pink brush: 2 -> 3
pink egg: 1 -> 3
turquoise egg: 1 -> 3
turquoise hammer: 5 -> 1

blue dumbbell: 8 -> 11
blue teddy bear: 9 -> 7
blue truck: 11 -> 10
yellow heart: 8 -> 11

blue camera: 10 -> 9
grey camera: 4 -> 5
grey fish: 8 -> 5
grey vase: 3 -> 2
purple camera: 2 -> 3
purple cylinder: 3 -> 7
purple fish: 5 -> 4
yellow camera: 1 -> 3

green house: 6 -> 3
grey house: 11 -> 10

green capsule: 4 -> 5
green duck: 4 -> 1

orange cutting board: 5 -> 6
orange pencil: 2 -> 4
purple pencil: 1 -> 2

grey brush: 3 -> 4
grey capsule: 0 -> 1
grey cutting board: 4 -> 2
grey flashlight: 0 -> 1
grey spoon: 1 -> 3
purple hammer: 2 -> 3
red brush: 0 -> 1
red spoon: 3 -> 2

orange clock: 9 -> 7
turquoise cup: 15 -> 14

(REQUIREMENT): Return word for word the lines above from the line with "turquoise egg: 1 -> 3" to the line with "green house: 6 -> 3", including both and leaving out all others.

(EXPECTED OUTPUT):
turquoise egg: 1 -> 3
turquoise hammer: 5 -> 1

blue dumbbell: 8 -> 11
blue teddy bear: 9 -> 7
blue truck: 11 -> 10
yellow heart: 8 -> 11

blue camera: 10 -> 9
grey camera: 4 -> 5
grey fish: 8 -> 5
grey vase: 3 -> 2
purple camera: 2 -> 3
purple cylinder: 3 -> 7
purple fish: 5 -> 4
yellow camera: 1 -> 3

green house: 6 -> 3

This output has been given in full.